== Items fournis ==

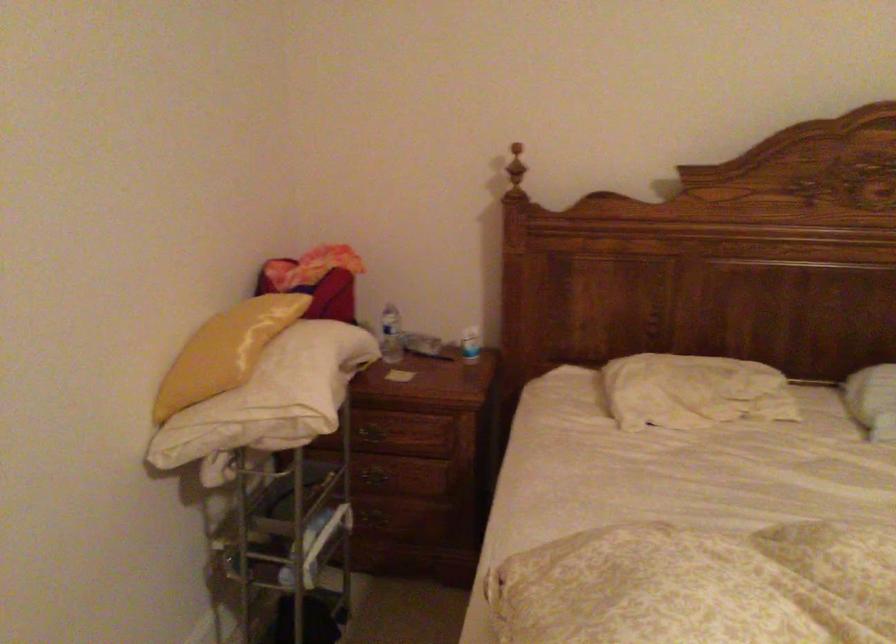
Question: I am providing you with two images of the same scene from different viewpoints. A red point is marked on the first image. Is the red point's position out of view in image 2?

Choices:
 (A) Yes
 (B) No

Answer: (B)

===

**Travail demandé**. Mettez en forme les lignes des items en tableau Markdown à deux colonnes, « N° » et « Ligne », sans les lignes vides. Laissez les images hors de votre réponse.

**Résultat**.
| N° | Ligne |
|---|---|
| 1 | Question: I am providing you with two images of the same scene from different viewpoints. A red point is marked on the first image. Is the red point's position out of view in image 2? |
| 2 | Choices: |
| 3 |  (A) Yes |
| 4 |  (B) No |
| 5 | Answer: (B) |